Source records
[Start of Attachment]

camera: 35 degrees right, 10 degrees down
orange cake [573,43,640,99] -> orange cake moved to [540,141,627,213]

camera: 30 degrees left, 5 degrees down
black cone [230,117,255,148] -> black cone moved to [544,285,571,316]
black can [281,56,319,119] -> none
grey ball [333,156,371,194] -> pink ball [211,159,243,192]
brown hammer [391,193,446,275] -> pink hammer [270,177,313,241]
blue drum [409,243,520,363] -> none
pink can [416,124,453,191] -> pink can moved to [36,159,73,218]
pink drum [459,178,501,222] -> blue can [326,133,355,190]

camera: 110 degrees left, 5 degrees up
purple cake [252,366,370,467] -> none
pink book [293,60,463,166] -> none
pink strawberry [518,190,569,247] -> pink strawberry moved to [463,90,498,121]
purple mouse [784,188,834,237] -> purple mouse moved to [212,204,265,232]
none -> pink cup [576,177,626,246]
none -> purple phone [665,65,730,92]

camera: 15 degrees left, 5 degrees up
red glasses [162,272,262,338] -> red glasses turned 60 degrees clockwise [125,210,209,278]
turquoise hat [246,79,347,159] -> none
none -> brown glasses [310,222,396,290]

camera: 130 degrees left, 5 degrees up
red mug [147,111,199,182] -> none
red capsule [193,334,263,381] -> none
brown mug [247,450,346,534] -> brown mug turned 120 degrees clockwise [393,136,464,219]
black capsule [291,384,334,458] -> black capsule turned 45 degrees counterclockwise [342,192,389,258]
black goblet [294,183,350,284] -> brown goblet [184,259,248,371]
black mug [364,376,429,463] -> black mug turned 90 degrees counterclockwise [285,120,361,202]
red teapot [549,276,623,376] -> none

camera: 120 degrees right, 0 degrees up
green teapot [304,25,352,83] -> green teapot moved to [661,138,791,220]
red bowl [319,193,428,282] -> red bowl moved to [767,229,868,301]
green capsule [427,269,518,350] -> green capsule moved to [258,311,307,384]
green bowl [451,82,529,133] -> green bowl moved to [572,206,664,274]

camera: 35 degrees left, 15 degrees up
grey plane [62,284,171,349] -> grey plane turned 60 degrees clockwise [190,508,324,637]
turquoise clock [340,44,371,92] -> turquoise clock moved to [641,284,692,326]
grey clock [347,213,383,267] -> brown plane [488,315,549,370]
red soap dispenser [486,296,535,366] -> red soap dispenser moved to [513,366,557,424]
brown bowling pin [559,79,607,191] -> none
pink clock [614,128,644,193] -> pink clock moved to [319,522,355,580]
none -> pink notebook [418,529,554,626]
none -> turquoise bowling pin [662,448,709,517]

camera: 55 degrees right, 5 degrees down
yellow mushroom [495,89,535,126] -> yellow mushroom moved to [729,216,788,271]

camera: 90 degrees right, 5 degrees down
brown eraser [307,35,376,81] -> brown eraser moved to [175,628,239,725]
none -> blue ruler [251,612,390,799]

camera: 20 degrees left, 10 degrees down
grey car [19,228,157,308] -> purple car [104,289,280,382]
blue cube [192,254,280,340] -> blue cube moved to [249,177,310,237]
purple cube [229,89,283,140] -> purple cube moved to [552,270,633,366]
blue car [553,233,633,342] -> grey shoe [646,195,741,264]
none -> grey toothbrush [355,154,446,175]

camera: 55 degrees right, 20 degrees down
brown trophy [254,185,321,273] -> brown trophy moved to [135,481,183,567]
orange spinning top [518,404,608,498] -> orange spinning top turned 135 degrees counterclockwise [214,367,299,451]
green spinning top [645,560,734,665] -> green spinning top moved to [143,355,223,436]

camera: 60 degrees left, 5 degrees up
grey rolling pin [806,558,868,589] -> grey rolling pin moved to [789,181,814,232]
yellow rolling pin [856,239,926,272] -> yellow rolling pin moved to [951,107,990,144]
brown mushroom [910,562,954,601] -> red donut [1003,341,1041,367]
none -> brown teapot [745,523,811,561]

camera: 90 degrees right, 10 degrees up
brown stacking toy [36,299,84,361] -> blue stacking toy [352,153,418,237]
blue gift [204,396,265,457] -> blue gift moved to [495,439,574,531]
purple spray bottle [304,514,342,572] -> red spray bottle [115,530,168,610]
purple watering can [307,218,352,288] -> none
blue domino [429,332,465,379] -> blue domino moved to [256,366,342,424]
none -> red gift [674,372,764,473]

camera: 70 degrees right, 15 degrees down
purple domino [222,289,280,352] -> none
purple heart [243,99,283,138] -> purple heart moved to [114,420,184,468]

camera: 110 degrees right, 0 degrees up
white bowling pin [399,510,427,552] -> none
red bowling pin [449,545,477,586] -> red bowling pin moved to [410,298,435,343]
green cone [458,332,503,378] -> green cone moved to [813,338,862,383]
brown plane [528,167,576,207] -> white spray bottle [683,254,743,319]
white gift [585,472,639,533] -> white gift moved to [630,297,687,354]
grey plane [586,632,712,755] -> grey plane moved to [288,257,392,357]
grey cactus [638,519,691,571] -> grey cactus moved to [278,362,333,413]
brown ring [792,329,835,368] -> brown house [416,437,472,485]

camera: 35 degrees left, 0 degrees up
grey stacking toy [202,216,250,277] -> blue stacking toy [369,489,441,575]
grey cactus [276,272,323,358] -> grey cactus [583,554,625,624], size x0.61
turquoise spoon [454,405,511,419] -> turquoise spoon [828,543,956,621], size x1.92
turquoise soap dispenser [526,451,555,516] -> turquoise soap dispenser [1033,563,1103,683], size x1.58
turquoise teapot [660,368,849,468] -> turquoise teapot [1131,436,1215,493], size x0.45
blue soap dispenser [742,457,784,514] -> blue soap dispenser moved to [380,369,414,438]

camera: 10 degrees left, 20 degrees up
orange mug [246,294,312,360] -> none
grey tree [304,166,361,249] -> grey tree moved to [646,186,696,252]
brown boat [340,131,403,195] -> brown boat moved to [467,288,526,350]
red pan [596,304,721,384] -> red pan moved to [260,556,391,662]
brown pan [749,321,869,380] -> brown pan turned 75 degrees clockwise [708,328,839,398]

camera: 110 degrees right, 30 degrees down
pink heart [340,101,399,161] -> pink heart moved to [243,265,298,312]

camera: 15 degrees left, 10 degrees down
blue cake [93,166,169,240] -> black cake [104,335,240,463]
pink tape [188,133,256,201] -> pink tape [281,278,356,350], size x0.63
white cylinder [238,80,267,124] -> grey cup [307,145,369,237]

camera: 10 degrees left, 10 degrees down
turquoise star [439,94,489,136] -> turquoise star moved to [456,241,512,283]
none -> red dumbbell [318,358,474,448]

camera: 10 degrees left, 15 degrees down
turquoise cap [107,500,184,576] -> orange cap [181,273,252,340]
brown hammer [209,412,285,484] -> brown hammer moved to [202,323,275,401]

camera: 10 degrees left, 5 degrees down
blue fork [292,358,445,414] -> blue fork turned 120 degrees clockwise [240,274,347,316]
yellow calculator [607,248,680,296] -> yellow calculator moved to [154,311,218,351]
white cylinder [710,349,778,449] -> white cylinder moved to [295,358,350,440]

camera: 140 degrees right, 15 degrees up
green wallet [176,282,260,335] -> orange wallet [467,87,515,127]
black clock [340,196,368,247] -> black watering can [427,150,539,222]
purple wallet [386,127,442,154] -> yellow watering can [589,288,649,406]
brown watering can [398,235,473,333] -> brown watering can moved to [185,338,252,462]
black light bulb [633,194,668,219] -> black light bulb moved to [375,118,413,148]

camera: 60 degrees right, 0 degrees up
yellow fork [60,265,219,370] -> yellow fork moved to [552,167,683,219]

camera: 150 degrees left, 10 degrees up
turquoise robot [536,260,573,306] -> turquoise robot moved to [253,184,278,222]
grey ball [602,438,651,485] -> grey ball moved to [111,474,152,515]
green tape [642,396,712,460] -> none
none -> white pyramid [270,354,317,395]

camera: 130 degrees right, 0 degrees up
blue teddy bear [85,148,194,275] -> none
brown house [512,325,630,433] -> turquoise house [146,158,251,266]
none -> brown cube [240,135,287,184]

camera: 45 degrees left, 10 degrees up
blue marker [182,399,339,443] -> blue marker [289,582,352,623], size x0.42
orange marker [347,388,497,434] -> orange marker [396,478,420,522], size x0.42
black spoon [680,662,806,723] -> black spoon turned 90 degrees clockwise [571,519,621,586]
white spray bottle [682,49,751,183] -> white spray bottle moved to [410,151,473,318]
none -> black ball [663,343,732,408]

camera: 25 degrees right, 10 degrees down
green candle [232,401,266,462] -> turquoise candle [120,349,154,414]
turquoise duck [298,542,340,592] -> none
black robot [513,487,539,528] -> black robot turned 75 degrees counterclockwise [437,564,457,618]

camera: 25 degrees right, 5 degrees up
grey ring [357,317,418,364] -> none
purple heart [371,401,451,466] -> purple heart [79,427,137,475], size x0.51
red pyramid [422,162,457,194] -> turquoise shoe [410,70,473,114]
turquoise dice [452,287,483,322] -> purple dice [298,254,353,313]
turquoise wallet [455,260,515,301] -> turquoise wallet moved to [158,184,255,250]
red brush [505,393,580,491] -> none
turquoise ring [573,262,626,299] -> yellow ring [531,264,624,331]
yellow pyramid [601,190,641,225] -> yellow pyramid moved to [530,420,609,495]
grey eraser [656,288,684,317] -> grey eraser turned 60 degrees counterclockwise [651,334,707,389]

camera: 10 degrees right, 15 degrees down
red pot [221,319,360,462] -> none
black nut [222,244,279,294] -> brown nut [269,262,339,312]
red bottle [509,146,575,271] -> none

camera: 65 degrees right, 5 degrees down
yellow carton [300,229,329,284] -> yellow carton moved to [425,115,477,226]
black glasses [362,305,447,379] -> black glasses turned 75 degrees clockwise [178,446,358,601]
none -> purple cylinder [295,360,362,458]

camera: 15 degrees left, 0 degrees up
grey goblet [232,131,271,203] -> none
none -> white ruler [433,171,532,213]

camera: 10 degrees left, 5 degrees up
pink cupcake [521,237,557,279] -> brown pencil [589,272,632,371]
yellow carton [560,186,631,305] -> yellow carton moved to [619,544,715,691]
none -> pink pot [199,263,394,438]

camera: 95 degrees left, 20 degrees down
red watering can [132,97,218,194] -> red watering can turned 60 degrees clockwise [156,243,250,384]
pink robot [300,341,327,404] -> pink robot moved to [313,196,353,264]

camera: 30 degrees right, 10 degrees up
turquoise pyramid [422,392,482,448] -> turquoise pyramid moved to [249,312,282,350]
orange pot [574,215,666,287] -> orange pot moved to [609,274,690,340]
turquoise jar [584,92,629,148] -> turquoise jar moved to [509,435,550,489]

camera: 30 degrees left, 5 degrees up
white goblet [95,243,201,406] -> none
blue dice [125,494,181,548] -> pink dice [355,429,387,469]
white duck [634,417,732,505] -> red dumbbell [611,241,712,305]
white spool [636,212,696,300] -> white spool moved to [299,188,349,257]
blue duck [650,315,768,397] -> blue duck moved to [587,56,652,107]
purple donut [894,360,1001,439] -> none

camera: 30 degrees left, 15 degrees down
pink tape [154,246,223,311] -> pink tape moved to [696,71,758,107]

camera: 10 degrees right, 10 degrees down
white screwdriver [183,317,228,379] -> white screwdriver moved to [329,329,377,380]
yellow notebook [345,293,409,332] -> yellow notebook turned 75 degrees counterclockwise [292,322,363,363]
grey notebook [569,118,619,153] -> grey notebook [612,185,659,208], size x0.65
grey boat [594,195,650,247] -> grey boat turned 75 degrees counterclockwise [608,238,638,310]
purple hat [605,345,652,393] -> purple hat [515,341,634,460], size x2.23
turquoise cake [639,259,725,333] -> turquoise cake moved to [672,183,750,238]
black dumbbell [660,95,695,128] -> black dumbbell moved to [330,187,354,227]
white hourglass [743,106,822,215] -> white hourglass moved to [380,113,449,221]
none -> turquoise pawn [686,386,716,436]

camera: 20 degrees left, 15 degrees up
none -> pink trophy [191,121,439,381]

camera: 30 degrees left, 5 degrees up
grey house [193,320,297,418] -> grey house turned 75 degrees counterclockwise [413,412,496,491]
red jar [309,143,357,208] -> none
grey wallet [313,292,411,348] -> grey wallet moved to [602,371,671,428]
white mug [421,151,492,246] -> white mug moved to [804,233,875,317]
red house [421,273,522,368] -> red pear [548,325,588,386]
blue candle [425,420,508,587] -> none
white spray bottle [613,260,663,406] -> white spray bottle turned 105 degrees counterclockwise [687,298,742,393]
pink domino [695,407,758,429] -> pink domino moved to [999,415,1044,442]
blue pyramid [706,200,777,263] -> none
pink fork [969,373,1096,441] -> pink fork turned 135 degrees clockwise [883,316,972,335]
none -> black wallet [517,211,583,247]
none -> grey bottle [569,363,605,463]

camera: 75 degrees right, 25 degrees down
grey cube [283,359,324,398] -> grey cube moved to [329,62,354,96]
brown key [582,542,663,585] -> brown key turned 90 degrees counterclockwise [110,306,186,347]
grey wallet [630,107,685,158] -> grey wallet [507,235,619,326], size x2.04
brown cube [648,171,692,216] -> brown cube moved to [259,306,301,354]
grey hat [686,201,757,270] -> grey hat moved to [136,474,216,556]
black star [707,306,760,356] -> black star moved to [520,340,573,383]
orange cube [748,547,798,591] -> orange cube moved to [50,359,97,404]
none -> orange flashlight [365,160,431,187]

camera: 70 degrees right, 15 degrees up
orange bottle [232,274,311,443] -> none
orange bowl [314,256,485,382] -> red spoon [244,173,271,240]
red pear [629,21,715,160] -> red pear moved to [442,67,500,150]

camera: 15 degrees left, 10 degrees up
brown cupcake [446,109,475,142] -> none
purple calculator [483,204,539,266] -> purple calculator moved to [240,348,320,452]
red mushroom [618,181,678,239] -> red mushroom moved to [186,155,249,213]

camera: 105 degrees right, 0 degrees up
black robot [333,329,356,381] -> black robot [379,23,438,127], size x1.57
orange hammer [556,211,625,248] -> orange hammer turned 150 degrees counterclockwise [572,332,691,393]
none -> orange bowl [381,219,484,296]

[End of Attachment]

• _REQUIRED WORK_: Would you retype the lines above from the one with "brown eraser [307,35,376,81]" down to the one with "grey rolling pin [806,558,868,589]", word for word, both ends included and no other lines?

• _REPLY_:
brown eraser [307,35,376,81] -> brown eraser moved to [175,628,239,725]
none -> blue ruler [251,612,390,799]

camera: 20 degrees left, 10 degrees down
grey car [19,228,157,308] -> purple car [104,289,280,382]
blue cube [192,254,280,340] -> blue cube moved to [249,177,310,237]
purple cube [229,89,283,140] -> purple cube moved to [552,270,633,366]
blue car [553,233,633,342] -> grey shoe [646,195,741,264]
none -> grey toothbrush [355,154,446,175]

camera: 55 degrees right, 20 degrees down
brown trophy [254,185,321,273] -> brown trophy moved to [135,481,183,567]
orange spinning top [518,404,608,498] -> orange spinning top turned 135 degrees counterclockwise [214,367,299,451]
green spinning top [645,560,734,665] -> green spinning top moved to [143,355,223,436]

camera: 60 degrees left, 5 degrees up
grey rolling pin [806,558,868,589] -> grey rolling pin moved to [789,181,814,232]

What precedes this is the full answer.